WHAT THIS TASK INVOLVES — Quote verbatim the span of lines that begins the listing below and closes with the line containing "Noemi: [772,62,815,96] ->".

[[ DATA FOR REVIEW open ]]

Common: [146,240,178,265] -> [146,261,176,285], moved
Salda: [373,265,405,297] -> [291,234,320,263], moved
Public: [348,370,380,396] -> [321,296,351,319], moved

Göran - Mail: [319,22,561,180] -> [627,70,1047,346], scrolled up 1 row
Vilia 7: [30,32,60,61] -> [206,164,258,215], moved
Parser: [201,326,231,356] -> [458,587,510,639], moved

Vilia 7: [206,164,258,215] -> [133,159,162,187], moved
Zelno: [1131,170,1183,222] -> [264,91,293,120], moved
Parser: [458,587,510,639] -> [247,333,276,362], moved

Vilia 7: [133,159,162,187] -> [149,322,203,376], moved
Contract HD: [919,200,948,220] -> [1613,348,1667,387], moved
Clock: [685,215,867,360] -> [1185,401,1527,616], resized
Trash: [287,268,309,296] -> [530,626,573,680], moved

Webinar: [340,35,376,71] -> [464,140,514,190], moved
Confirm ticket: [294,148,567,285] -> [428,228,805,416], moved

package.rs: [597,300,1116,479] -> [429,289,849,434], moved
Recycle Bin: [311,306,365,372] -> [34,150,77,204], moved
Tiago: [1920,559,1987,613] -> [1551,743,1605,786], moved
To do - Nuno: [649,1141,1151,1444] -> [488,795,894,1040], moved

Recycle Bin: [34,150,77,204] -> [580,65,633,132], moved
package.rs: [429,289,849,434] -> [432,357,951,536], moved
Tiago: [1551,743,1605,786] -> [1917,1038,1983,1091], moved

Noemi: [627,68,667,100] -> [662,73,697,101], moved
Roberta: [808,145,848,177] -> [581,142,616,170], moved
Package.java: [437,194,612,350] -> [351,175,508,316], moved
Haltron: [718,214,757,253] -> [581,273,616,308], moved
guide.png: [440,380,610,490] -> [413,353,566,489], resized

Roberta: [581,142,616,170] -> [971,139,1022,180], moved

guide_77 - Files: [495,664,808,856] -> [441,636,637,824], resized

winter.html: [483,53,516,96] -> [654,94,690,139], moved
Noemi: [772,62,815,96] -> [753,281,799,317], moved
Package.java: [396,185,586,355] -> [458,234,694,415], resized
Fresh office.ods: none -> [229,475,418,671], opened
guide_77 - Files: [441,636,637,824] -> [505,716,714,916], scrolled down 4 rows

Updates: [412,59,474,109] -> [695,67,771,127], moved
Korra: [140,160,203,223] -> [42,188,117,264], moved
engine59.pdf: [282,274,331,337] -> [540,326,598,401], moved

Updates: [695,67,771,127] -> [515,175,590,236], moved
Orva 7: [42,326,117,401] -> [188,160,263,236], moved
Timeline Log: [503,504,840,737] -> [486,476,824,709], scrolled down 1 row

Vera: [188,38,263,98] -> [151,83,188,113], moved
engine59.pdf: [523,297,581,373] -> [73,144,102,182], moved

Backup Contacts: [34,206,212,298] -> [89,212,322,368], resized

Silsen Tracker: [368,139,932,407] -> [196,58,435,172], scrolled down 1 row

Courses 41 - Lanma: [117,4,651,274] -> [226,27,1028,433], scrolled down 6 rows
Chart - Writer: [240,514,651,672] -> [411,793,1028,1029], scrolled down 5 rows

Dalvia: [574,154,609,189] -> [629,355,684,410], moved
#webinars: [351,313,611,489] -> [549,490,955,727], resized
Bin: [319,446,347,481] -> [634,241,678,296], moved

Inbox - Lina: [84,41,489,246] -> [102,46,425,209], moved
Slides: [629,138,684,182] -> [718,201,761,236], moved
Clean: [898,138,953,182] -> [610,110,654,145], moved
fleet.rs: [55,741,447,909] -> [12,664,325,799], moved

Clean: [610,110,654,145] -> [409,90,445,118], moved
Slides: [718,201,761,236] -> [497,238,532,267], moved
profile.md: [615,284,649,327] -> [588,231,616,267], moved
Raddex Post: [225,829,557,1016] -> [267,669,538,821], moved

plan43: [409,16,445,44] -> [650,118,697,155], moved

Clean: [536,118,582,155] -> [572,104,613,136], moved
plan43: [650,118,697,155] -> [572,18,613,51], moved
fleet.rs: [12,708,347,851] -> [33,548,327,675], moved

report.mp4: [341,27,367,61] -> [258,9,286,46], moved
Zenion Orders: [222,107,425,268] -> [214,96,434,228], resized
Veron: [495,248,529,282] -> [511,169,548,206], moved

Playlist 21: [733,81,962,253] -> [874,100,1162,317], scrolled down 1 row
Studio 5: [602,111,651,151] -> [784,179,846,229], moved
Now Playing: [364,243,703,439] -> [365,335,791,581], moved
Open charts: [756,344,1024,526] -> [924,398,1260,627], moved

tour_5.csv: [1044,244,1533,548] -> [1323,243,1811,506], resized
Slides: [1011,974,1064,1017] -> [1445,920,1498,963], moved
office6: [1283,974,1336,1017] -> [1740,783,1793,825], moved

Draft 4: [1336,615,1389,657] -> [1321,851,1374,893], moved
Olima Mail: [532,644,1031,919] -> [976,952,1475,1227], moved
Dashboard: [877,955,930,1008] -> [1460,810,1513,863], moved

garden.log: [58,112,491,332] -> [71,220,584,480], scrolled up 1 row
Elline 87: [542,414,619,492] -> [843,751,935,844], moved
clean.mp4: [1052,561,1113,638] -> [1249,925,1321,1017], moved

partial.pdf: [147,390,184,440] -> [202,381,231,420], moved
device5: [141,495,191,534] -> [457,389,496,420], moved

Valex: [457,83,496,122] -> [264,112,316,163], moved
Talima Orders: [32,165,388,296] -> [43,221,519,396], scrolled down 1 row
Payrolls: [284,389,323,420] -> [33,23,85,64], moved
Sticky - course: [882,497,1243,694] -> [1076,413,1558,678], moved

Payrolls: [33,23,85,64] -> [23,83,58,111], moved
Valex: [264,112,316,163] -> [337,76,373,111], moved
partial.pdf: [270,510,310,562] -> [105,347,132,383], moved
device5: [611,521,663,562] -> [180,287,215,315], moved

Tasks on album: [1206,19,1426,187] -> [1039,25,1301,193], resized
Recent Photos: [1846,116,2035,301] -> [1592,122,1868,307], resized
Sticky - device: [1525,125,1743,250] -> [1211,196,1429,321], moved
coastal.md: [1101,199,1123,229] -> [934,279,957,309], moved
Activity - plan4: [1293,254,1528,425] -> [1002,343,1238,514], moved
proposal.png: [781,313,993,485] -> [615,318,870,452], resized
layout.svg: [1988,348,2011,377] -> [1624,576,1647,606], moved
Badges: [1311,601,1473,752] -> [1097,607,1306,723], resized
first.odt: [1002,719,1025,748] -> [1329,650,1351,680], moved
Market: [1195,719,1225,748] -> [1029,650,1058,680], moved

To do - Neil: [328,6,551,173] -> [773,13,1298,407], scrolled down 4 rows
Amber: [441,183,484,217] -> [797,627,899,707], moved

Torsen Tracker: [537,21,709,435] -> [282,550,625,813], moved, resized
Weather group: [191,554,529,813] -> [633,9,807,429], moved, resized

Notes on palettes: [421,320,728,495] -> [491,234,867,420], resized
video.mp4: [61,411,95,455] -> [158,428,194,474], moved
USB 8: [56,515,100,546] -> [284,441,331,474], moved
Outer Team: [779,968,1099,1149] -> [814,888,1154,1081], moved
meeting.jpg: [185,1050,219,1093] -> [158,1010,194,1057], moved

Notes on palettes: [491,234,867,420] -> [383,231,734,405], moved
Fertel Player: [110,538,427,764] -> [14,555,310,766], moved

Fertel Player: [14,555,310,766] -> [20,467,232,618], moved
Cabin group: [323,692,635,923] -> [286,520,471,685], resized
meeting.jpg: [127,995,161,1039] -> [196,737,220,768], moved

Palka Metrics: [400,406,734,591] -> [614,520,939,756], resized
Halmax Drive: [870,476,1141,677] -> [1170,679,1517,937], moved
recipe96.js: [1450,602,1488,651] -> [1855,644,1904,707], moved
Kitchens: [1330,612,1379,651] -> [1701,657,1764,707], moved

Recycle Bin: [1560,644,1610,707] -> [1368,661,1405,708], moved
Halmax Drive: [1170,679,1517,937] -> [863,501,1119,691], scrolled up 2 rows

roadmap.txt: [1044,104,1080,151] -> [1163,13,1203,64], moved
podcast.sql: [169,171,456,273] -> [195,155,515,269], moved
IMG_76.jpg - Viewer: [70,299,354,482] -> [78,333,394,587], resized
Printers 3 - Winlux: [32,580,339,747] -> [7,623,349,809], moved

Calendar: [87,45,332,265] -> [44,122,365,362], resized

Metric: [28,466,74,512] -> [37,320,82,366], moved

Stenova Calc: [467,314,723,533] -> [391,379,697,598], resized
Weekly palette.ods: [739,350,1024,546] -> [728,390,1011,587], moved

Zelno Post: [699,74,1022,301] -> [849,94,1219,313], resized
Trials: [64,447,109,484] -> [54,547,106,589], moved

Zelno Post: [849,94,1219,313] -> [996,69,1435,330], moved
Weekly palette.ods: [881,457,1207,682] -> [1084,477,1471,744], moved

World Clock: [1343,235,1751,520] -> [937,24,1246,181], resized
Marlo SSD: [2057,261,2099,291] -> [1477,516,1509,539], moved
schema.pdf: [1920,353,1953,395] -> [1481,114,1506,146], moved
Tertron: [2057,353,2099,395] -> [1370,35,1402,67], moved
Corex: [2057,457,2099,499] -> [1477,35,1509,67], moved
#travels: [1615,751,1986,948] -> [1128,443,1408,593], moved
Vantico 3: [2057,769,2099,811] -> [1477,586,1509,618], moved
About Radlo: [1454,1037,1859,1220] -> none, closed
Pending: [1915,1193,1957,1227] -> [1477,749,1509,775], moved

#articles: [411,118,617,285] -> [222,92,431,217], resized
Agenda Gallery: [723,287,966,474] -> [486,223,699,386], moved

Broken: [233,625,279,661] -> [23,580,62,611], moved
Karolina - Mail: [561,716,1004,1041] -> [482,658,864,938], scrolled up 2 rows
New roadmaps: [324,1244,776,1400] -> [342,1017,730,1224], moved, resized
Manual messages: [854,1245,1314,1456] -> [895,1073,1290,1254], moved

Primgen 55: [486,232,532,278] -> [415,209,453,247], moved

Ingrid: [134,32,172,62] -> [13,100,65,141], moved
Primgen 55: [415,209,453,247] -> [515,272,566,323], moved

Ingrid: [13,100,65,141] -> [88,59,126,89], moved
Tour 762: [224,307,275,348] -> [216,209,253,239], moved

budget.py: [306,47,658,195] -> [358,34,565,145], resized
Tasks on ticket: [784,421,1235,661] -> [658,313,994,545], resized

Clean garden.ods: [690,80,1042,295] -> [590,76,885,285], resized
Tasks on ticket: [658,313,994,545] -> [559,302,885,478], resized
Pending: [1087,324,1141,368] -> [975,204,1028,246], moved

[[ DATA FOR REVIEW closed ]]

RESULT —
Common: [146,240,178,265] -> [146,261,176,285], moved
Salda: [373,265,405,297] -> [291,234,320,263], moved
Public: [348,370,380,396] -> [321,296,351,319], moved

Göran - Mail: [319,22,561,180] -> [627,70,1047,346], scrolled up 1 row
Vilia 7: [30,32,60,61] -> [206,164,258,215], moved
Parser: [201,326,231,356] -> [458,587,510,639], moved

Vilia 7: [206,164,258,215] -> [133,159,162,187], moved
Zelno: [1131,170,1183,222] -> [264,91,293,120], moved
Parser: [458,587,510,639] -> [247,333,276,362], moved

Vilia 7: [133,159,162,187] -> [149,322,203,376], moved
Contract HD: [919,200,948,220] -> [1613,348,1667,387], moved
Clock: [685,215,867,360] -> [1185,401,1527,616], resized
Trash: [287,268,309,296] -> [530,626,573,680], moved

Webinar: [340,35,376,71] -> [464,140,514,190], moved
Confirm ticket: [294,148,567,285] -> [428,228,805,416], moved

package.rs: [597,300,1116,479] -> [429,289,849,434], moved
Recycle Bin: [311,306,365,372] -> [34,150,77,204], moved
Tiago: [1920,559,1987,613] -> [1551,743,1605,786], moved
To do - Nuno: [649,1141,1151,1444] -> [488,795,894,1040], moved

Recycle Bin: [34,150,77,204] -> [580,65,633,132], moved
package.rs: [429,289,849,434] -> [432,357,951,536], moved
Tiago: [1551,743,1605,786] -> [1917,1038,1983,1091], moved

Noemi: [627,68,667,100] -> [662,73,697,101], moved
Roberta: [808,145,848,177] -> [581,142,616,170], moved
Package.java: [437,194,612,350] -> [351,175,508,316], moved
Haltron: [718,214,757,253] -> [581,273,616,308], moved
guide.png: [440,380,610,490] -> [413,353,566,489], resized

Roberta: [581,142,616,170] -> [971,139,1022,180], moved

guide_77 - Files: [495,664,808,856] -> [441,636,637,824], resized

winter.html: [483,53,516,96] -> [654,94,690,139], moved
Noemi: [772,62,815,96] -> [753,281,799,317], moved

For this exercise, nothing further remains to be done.